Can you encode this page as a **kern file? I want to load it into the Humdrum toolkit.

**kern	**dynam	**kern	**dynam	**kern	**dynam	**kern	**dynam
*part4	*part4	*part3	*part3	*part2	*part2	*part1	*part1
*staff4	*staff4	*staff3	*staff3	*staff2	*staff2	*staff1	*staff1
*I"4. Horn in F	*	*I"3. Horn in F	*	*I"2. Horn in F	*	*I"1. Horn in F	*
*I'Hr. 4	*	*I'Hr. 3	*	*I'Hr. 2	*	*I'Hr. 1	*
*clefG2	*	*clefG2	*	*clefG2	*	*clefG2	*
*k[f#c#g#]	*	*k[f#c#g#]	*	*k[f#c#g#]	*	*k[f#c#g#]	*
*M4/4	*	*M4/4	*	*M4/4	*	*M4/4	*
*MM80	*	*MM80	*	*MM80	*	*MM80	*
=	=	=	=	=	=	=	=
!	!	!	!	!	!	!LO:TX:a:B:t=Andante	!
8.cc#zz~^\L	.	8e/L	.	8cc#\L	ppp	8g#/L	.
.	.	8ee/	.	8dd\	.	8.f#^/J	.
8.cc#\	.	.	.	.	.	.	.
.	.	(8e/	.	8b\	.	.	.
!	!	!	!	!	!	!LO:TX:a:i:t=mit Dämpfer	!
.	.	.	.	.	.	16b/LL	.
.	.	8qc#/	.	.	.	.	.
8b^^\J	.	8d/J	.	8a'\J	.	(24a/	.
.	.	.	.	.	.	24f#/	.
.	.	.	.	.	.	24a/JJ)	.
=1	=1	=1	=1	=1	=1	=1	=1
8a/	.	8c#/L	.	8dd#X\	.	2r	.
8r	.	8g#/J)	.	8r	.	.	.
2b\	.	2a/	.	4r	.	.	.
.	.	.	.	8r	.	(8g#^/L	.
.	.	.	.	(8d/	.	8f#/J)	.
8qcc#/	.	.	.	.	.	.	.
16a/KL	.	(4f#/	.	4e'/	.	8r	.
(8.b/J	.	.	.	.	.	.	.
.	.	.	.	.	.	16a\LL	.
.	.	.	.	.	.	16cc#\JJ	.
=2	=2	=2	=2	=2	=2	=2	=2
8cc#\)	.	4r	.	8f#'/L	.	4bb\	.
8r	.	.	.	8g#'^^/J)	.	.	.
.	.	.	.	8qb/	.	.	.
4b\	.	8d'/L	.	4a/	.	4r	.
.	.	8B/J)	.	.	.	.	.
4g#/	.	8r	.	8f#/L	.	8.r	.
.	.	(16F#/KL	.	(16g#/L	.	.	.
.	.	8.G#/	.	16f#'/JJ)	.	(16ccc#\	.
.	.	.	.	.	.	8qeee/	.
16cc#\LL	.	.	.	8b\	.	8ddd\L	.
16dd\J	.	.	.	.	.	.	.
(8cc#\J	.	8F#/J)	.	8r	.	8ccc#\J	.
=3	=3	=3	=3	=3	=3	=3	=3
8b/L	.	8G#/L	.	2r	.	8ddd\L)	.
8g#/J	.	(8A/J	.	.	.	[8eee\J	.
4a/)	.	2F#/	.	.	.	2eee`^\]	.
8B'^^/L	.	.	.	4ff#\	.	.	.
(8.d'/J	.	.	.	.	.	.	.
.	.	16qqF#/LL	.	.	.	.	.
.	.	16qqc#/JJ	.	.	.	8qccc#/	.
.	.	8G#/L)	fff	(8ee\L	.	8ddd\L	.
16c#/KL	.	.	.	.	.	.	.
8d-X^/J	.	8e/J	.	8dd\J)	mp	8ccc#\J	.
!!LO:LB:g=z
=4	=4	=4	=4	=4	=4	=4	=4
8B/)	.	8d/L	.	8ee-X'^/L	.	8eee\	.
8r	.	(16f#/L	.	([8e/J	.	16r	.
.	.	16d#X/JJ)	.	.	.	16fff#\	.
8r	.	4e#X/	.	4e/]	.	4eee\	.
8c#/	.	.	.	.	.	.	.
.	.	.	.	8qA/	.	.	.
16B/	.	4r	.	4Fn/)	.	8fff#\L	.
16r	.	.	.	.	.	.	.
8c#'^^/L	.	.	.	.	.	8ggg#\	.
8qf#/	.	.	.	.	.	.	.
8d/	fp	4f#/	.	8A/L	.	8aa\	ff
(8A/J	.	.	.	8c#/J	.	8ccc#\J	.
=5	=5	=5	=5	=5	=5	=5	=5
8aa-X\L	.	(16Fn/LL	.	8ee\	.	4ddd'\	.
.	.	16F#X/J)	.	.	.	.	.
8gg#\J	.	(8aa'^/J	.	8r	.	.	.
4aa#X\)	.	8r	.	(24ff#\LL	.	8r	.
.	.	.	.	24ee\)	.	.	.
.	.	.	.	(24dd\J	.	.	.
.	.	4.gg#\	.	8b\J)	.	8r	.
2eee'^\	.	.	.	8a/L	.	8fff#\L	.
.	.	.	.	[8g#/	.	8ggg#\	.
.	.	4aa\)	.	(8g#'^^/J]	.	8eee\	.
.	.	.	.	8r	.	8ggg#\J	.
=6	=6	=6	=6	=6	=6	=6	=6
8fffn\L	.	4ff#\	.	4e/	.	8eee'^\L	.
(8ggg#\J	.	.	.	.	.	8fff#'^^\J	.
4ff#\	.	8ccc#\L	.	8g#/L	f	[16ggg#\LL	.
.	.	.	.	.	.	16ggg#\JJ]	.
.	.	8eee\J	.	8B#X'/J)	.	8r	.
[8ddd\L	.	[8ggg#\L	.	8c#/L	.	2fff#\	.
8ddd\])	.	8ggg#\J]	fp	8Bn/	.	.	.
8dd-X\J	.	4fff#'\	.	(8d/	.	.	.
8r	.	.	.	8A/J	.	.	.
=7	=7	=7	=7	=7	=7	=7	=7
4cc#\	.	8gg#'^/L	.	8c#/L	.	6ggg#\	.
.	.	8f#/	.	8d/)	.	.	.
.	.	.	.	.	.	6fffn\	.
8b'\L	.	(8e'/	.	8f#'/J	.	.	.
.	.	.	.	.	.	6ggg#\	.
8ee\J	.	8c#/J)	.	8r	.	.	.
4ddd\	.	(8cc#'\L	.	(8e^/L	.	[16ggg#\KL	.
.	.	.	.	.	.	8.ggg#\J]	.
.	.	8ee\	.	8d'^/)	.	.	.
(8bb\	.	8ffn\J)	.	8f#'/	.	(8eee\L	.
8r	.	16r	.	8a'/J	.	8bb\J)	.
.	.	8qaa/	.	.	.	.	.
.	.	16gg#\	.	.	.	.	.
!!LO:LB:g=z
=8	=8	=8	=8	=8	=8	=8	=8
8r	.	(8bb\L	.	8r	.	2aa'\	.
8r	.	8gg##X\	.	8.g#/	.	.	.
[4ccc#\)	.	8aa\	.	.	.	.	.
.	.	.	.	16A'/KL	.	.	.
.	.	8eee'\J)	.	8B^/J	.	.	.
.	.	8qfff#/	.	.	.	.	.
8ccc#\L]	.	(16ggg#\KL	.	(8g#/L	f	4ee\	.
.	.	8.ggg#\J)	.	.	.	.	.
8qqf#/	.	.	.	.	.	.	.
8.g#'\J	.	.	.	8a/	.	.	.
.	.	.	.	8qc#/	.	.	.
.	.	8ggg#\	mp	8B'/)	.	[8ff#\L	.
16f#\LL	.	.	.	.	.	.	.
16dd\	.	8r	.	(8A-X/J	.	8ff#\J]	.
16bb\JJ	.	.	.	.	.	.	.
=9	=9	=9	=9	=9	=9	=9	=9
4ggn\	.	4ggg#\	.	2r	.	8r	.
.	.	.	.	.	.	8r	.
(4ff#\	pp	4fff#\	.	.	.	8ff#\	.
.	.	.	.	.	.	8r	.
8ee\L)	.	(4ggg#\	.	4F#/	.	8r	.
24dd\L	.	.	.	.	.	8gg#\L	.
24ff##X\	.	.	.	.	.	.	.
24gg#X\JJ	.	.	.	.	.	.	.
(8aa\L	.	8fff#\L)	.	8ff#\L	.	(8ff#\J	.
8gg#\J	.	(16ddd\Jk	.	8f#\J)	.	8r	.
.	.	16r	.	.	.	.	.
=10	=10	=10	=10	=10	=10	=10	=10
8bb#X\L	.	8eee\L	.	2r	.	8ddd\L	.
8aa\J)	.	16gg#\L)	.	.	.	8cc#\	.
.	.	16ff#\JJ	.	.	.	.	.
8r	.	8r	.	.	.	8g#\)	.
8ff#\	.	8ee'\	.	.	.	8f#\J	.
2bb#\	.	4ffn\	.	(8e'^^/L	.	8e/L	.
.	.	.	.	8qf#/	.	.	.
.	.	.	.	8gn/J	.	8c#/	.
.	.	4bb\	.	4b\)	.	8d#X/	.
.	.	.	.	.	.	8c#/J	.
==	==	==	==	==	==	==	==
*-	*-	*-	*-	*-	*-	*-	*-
..........
## Short problem:
Gather every line of the rows above that contains the string "kern" and list those lines.

## Reply:
Can you encode this page as a **kern file? I want to load it into the Humdrum toolkit.
**kern	**dynam	**kern	**dynam	**kern	**dynam	**kern	**dynam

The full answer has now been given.